**What needs to be done**
Every line containing "XNOR" should be copied out. Go through the entries and find them.
(Beginning of Input data)
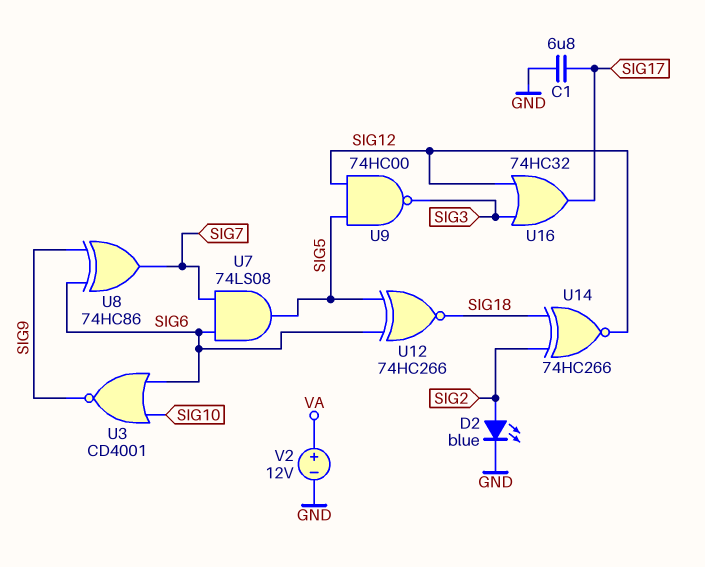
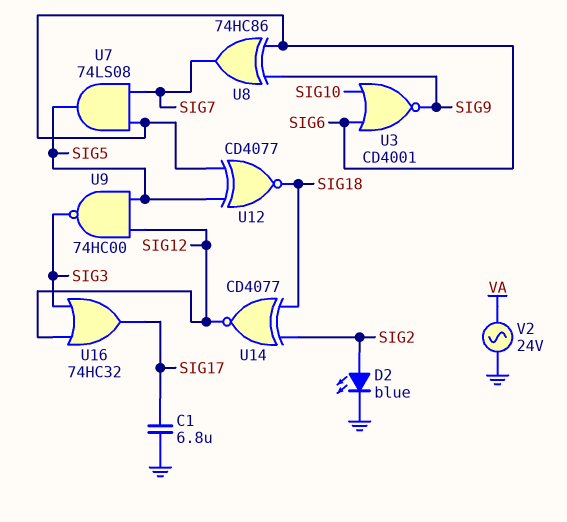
U12: XNOR 74HC266 (in SIG5, in SIG6, out SIG18) -> XNOR CD4077 (in SIG5, in SIG6, out SIG18)
U14: XNOR 74HC266 (in SIG2, in SIG18, out SIG12) -> XNOR CD4077 (in SIG2, in SIG18, out SIG12)
V2: 12V (plus VA, minus GND) -> AC 24V (GND, VA)

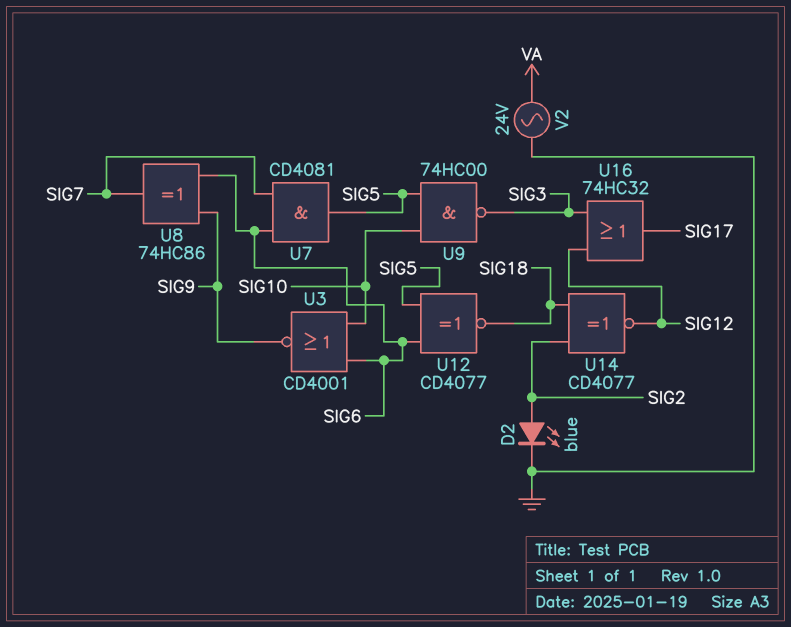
C1: 6.8uF (GND, SIG17) -> none
U7: AND 74LS08 (in SIG6, in SIG7, out SIG5) -> AND CD4081 (in SIG6, in SIG7, out SIG5)
U9: NAND 74HC00 (in SIG5, in SIG12, out SIG3) -> NAND 74HC00 (in SIG5, in SIG10, out SIG3)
(End of Input data)
**Exercise output**
U12: XNOR 74HC266 (in SIG5, in SIG6, out SIG18) -> XNOR CD4077 (in SIG5, in SIG6, out SIG18)
U14: XNOR 74HC266 (in SIG2, in SIG18, out SIG12) -> XNOR CD4077 (in SIG2, in SIG18, out SIG12)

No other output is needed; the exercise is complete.